» Task details
Every line of the data below is to be retyped exactly.

:::

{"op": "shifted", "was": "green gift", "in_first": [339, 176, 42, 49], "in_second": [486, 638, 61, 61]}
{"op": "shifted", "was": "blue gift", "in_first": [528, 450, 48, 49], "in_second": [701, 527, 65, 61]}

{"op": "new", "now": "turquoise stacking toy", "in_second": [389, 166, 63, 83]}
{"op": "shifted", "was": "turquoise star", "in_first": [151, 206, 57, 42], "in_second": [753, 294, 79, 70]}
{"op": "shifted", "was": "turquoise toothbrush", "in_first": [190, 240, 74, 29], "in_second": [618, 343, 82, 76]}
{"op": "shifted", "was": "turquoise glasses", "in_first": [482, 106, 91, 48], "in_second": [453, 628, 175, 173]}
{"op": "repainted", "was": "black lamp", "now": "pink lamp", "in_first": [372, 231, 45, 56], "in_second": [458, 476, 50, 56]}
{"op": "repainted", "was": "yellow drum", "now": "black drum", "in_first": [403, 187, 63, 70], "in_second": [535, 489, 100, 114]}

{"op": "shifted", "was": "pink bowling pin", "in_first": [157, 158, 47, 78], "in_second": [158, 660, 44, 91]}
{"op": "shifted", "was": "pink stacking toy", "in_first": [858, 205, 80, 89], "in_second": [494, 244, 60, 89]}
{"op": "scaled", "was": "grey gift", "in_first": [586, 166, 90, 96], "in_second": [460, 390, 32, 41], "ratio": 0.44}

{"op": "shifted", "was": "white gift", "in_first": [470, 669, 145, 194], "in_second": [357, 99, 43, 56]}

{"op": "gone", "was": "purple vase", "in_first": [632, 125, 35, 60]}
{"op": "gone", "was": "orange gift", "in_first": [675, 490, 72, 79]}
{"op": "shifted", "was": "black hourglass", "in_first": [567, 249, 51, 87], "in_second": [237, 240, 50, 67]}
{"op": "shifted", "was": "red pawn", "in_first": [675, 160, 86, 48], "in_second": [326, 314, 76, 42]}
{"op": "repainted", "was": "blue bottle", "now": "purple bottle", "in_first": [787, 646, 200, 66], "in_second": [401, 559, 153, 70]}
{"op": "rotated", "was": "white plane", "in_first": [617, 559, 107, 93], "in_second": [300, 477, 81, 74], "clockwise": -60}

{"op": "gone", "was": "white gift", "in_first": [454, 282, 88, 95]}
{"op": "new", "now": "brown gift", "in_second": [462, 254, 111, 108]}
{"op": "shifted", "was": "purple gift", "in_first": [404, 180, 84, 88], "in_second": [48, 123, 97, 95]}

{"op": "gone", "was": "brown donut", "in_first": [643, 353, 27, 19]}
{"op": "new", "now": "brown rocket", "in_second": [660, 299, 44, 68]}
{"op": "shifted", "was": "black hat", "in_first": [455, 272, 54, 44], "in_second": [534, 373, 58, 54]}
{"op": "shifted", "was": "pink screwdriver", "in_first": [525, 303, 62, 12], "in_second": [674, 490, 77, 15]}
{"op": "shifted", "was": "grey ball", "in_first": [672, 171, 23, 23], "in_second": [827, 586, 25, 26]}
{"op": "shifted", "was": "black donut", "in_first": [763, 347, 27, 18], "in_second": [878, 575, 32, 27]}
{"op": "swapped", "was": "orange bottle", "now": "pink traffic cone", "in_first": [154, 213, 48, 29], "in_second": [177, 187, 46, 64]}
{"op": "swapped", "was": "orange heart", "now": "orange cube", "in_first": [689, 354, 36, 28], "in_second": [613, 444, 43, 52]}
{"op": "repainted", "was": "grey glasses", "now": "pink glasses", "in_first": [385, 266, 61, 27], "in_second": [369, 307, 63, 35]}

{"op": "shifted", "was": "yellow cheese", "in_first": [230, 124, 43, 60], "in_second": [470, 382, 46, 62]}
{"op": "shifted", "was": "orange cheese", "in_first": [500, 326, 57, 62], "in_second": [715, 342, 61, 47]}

:::

» Task answer
{"op": "shifted", "was": "green gift", "in_first": [339, 176, 42, 49], "in_second": [486, 638, 61, 61]}
{"op": "shifted", "was": "blue gift", "in_first": [528, 450, 48, 49], "in_second": [701, 527, 65, 61]}

{"op": "new", "now": "turquoise stacking toy", "in_second": [389, 166, 63, 83]}
{"op": "shifted", "was": "turquoise star", "in_first": [151, 206, 57, 42], "in_second": [753, 294, 79, 70]}
{"op": "shifted", "was": "turquoise toothbrush", "in_first": [190, 240, 74, 29], "in_second": [618, 343, 82, 76]}
{"op": "shifted", "was": "turquoise glasses", "in_first": [482, 106, 91, 48], "in_second": [453, 628, 175, 173]}
{"op": "repainted", "was": "black lamp", "now": "pink lamp", "in_first": [372, 231, 45, 56], "in_second": [458, 476, 50, 56]}
{"op": "repainted", "was": "yellow drum", "now": "black drum", "in_first": [403, 187, 63, 70], "in_second": [535, 489, 100, 114]}

{"op": "shifted", "was": "pink bowling pin", "in_first": [157, 158, 47, 78], "in_second": [158, 660, 44, 91]}
{"op": "shifted", "was": "pink stacking toy", "in_first": [858, 205, 80, 89], "in_second": [494, 244, 60, 89]}
{"op": "scaled", "was": "grey gift", "in_first": [586, 166, 90, 96], "in_second": [460, 390, 32, 41], "ratio": 0.44}

{"op": "shifted", "was": "white gift", "in_first": [470, 669, 145, 194], "in_second": [357, 99, 43, 56]}

{"op": "gone", "was": "purple vase", "in_first": [632, 125, 35, 60]}
{"op": "gone", "was": "orange gift", "in_first": [675, 490, 72, 79]}
{"op": "shifted", "was": "black hourglass", "in_first": [567, 249, 51, 87], "in_second": [237, 240, 50, 67]}
{"op": "shifted", "was": "red pawn", "in_first": [675, 160, 86, 48], "in_second": [326, 314, 76, 42]}
{"op": "repainted", "was": "blue bottle", "now": "purple bottle", "in_first": [787, 646, 200, 66], "in_second": [401, 559, 153, 70]}
{"op": "rotated", "was": "white plane", "in_first": [617, 559, 107, 93], "in_second": [300, 477, 81, 74], "clockwise": -60}

{"op": "gone", "was": "white gift", "in_first": [454, 282, 88, 95]}
{"op": "new", "now": "brown gift", "in_second": [462, 254, 111, 108]}
{"op": "shifted", "was": "purple gift", "in_first": [404, 180, 84, 88], "in_second": [48, 123, 97, 95]}

{"op": "gone", "was": "brown donut", "in_first": [643, 353, 27, 19]}
{"op": "new", "now": "brown rocket", "in_second": [660, 299, 44, 68]}
{"op": "shifted", "was": "black hat", "in_first": [455, 272, 54, 44], "in_second": [534, 373, 58, 54]}
{"op": "shifted", "was": "pink screwdriver", "in_first": [525, 303, 62, 12], "in_second": [674, 490, 77, 15]}
{"op": "shifted", "was": "grey ball", "in_first": [672, 171, 23, 23], "in_second": [827, 586, 25, 26]}
{"op": "shifted", "was": "black donut", "in_first": [763, 347, 27, 18], "in_second": [878, 575, 32, 27]}
{"op": "swapped", "was": "orange bottle", "now": "pink traffic cone", "in_first": [154, 213, 48, 29], "in_second": [177, 187, 46, 64]}
{"op": "swapped", "was": "orange heart", "now": "orange cube", "in_first": [689, 354, 36, 28], "in_second": [613, 444, 43, 52]}
{"op": "repainted", "was": "grey glasses", "now": "pink glasses", "in_first": [385, 266, 61, 27], "in_second": [369, 307, 63, 35]}

{"op": "shifted", "was": "yellow cheese", "in_first": [230, 124, 43, 60], "in_second": [470, 382, 46, 62]}
{"op": "shifted", "was": "orange cheese", "in_first": [500, 326, 57, 62], "in_second": [715, 342, 61, 47]}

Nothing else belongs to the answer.